Itemized modification records:

- - -

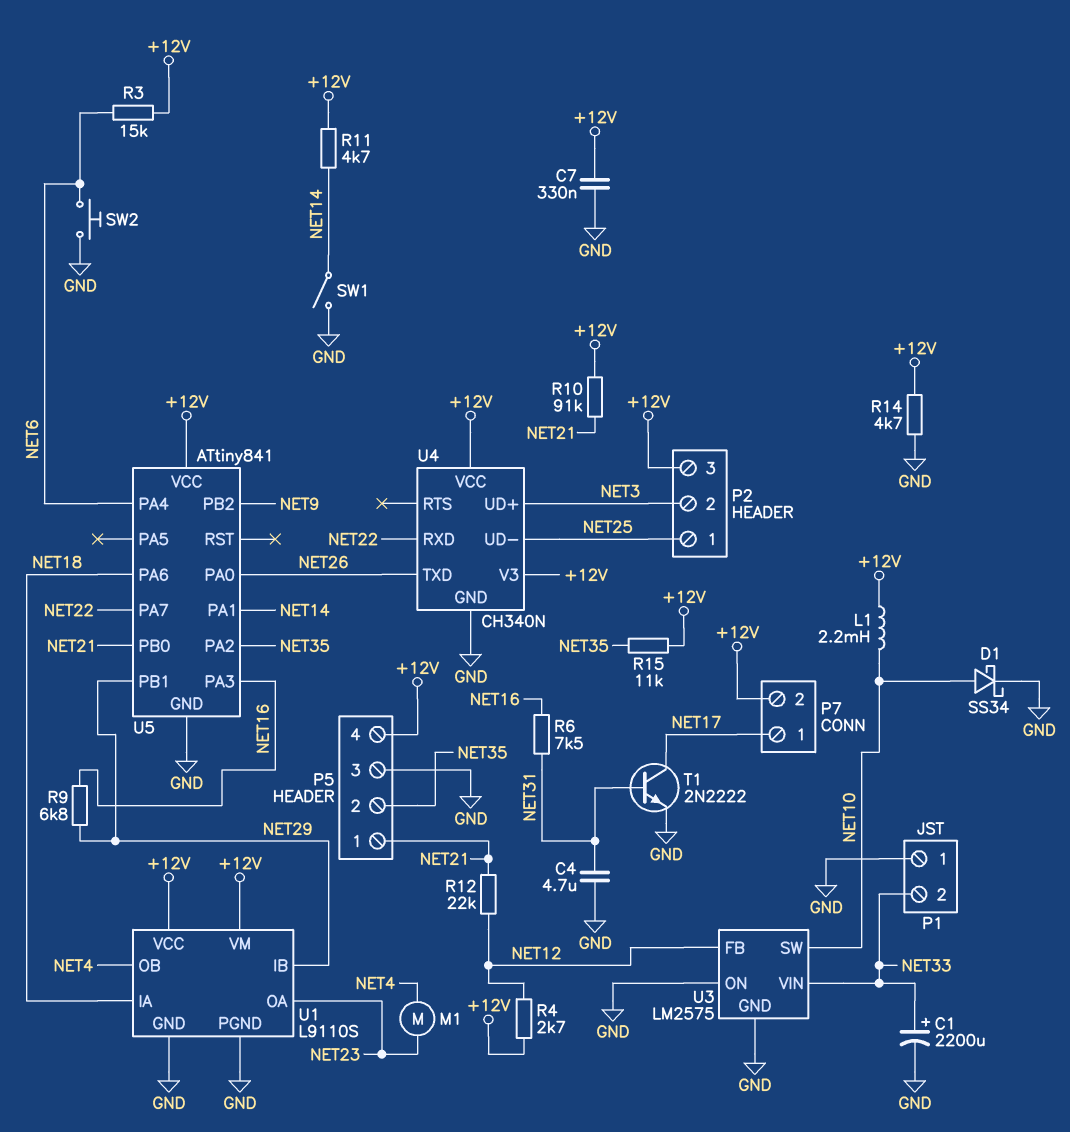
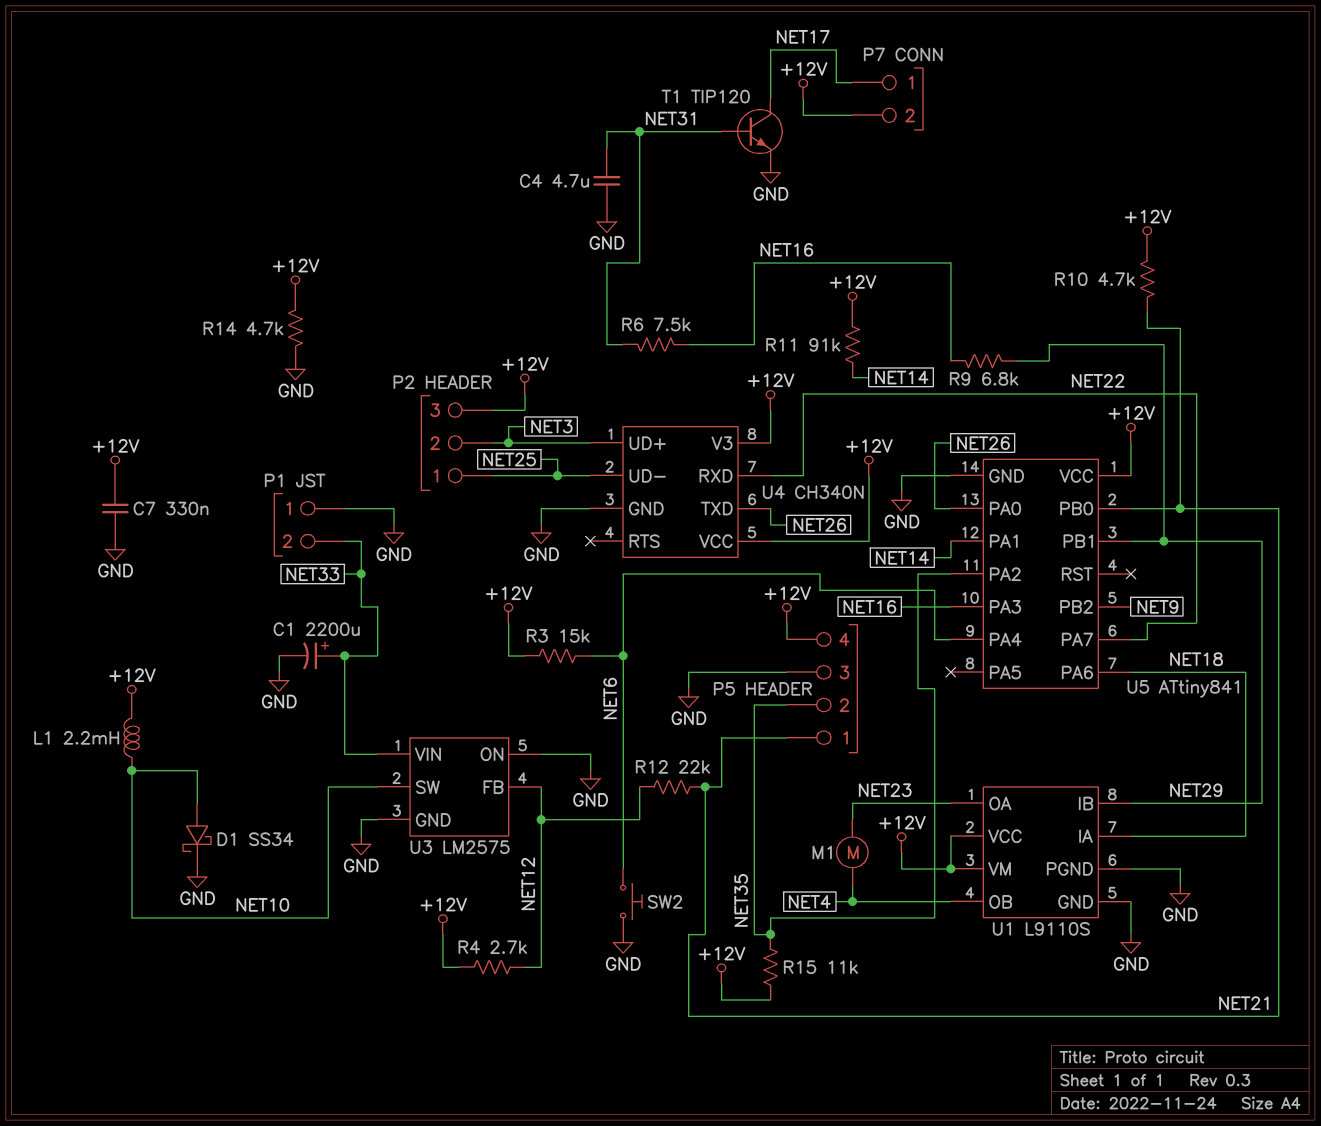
R10: 91k (+12V, NET21) -> 4.7k (+12V, NET21)
R11: 4.7k (+12V, NET14) -> 91k (+12V, NET14)
SW1: switch (GND, NET14) -> none
T1: NPN 2N2222 (B NET31, C NET17, E GND) -> NPN TIP120 (B NET31, C NET17, E GND)

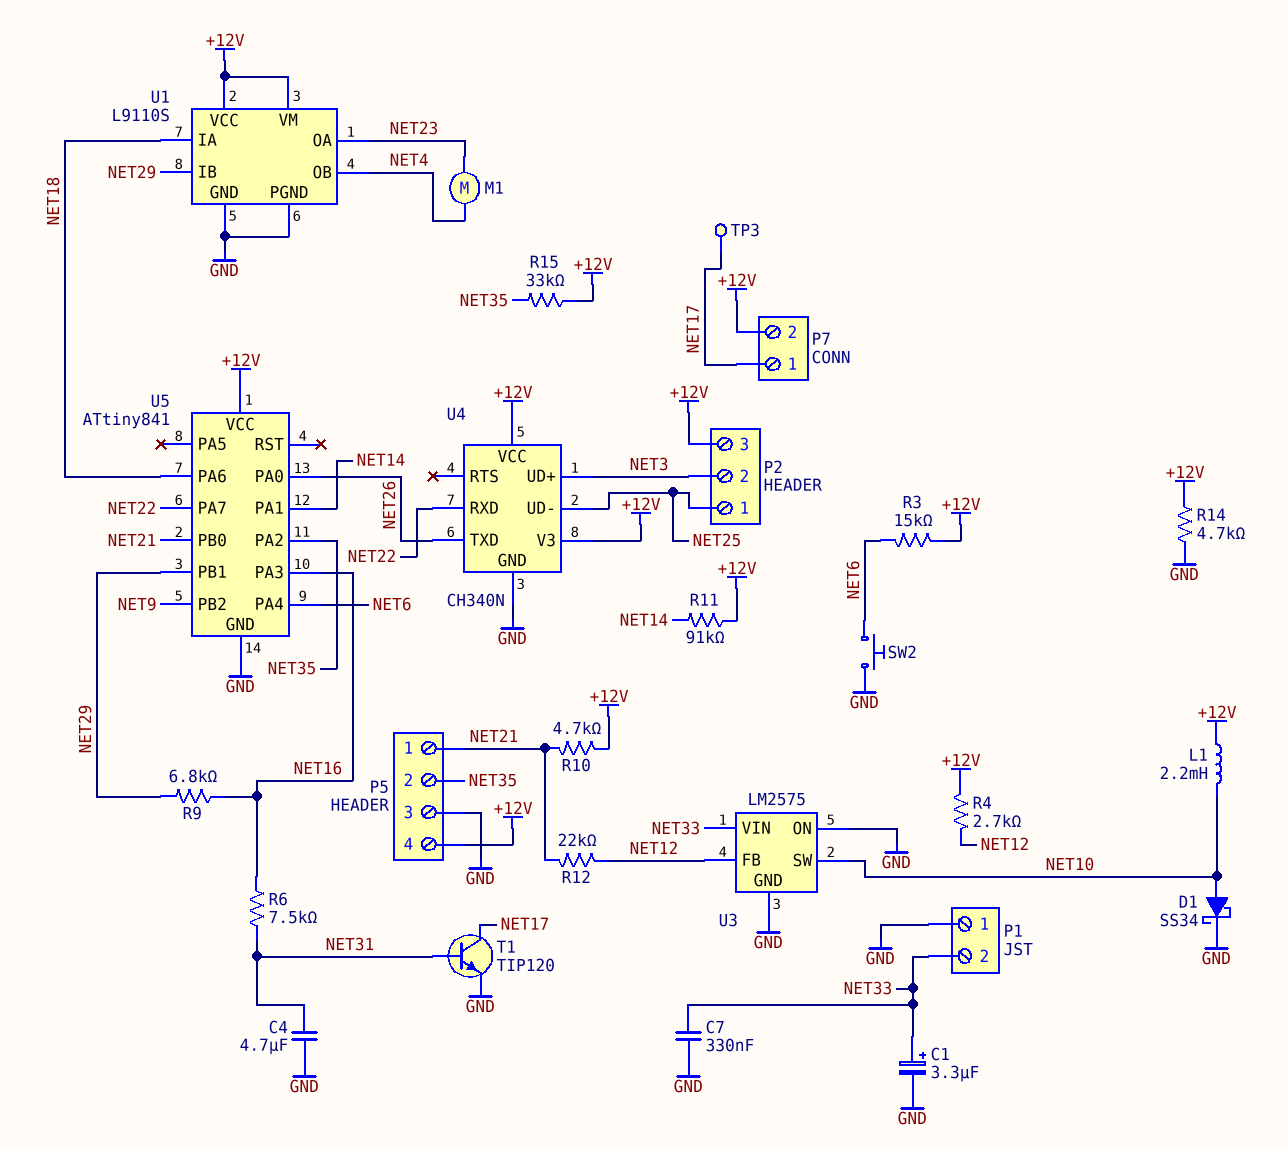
C1: 2200uF (plus NET33, minus GND) -> 3.3uF (plus NET33, minus GND)
C7: 330nF (+12V, GND) -> 330nF (GND, NET33)
R15: 11k (+12V, NET35) -> 33k (+12V, NET35)
TP3: none -> test point (NET17)

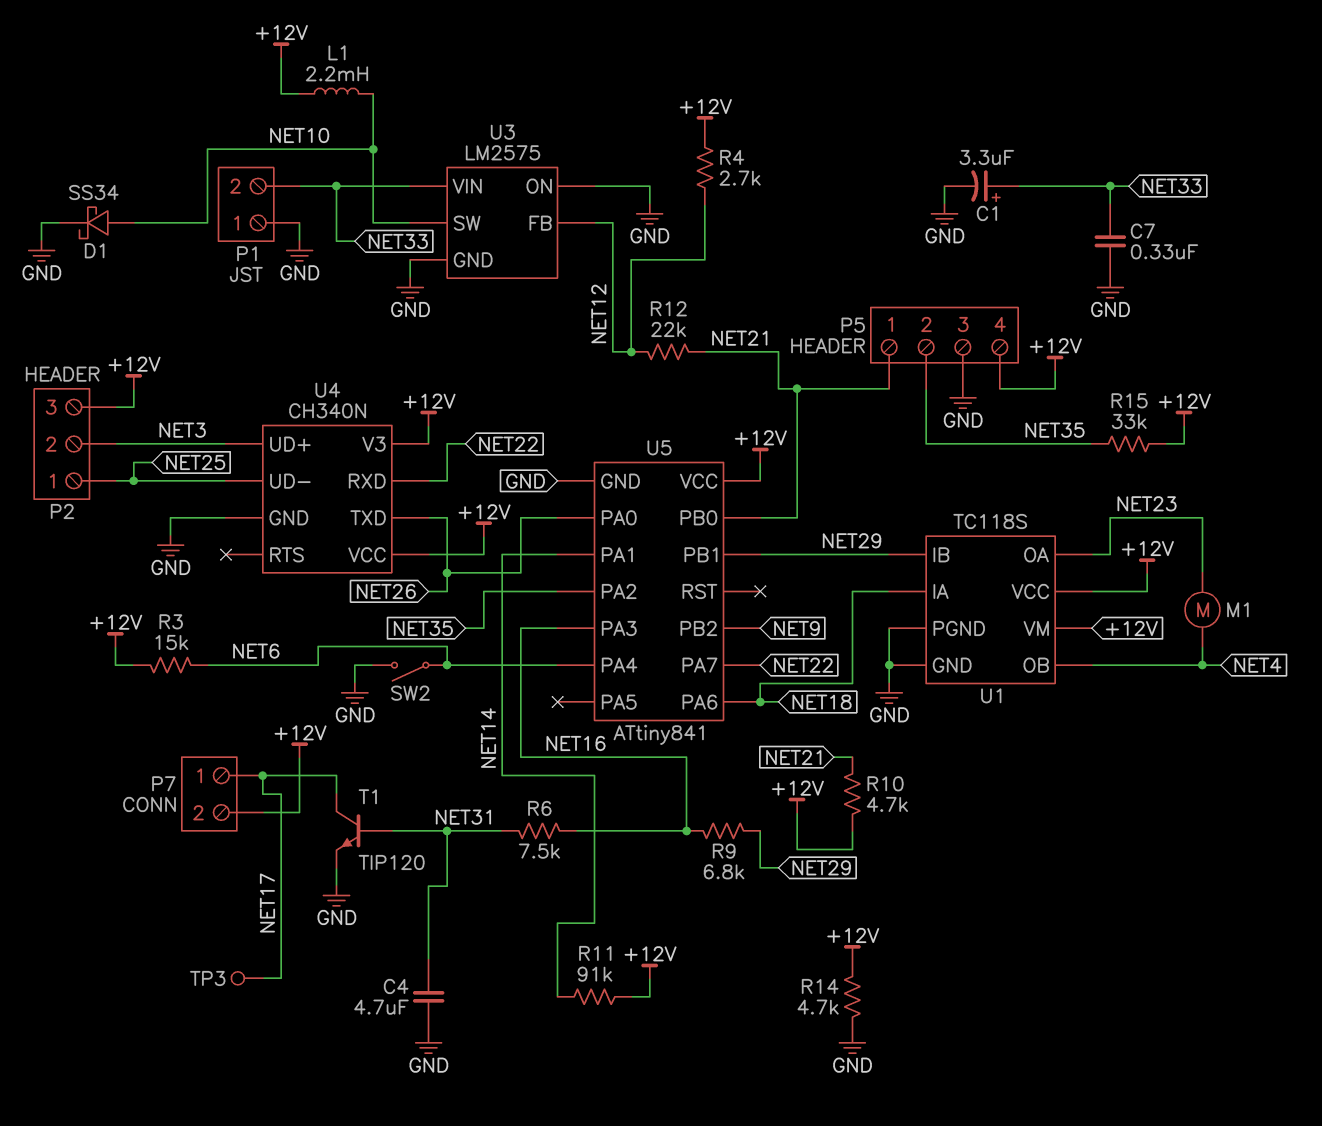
SW2: button (GND, NET6) -> switch (GND, NET6)
U1: L9110S -> TC118S

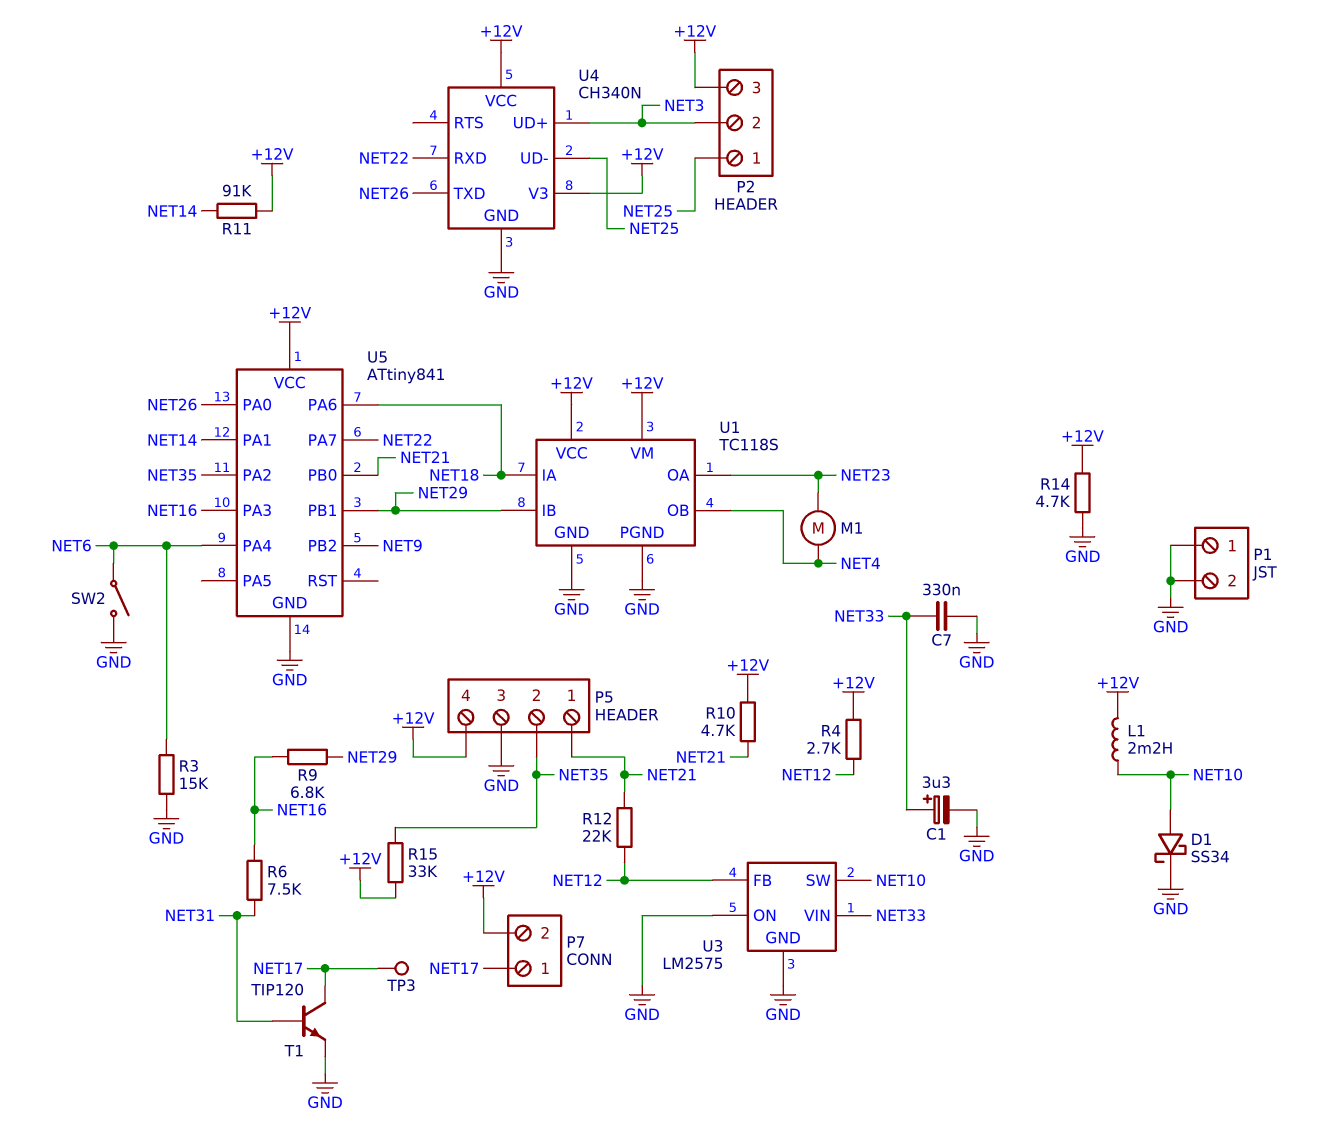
C4: 4.7uF (GND, NET31) -> none
P1 pin 2: NET33 -> GND
R3: 15k (+12V, NET6) -> 15k (GND, NET6)

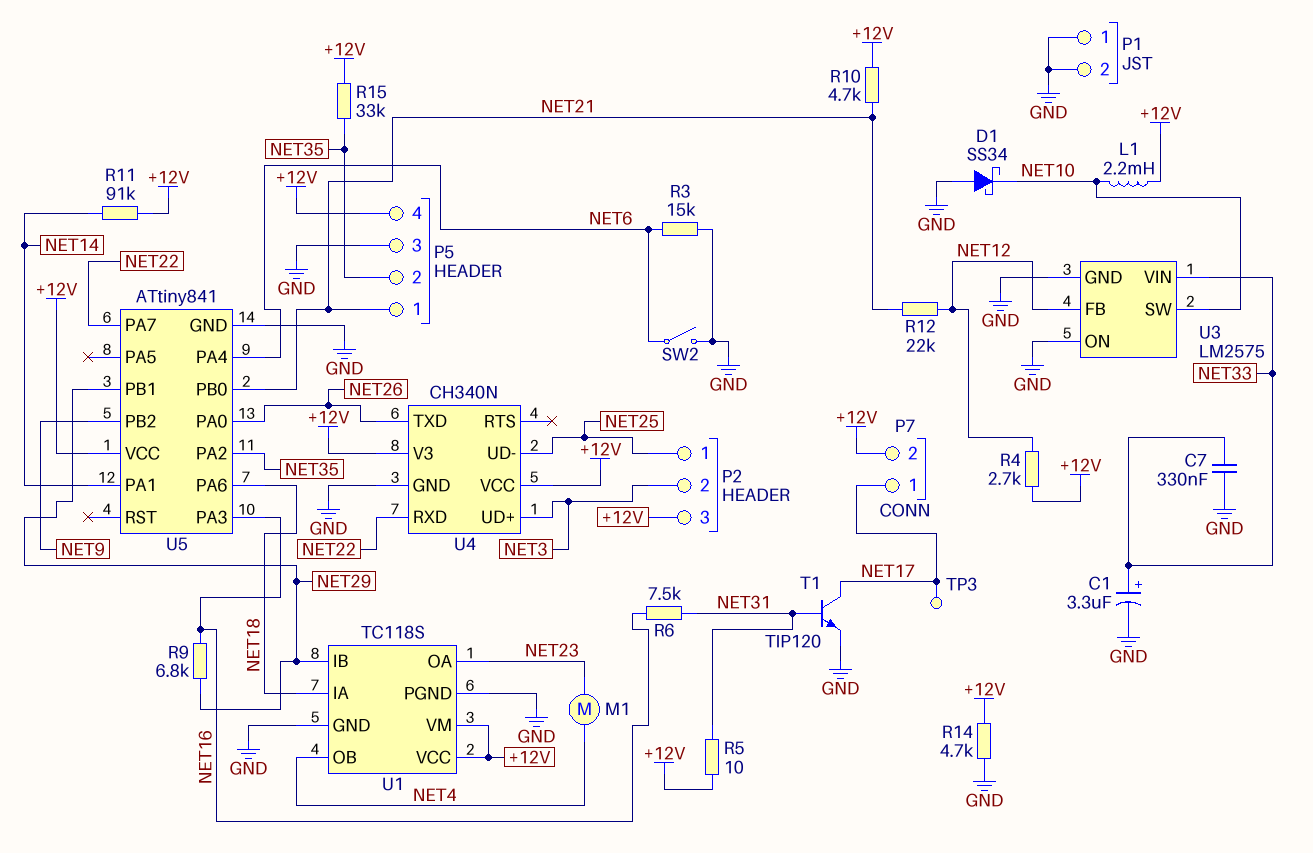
D1: schottky SS34 (A NET10, K GND) -> schottky SS34 (A GND, K NET10)
R5: none -> 10 (+12V, NET31)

- - -

Exercise: Where a line of the records above holds the word "none", count it; give the total as a single number and nothing else.

Worked solution: 4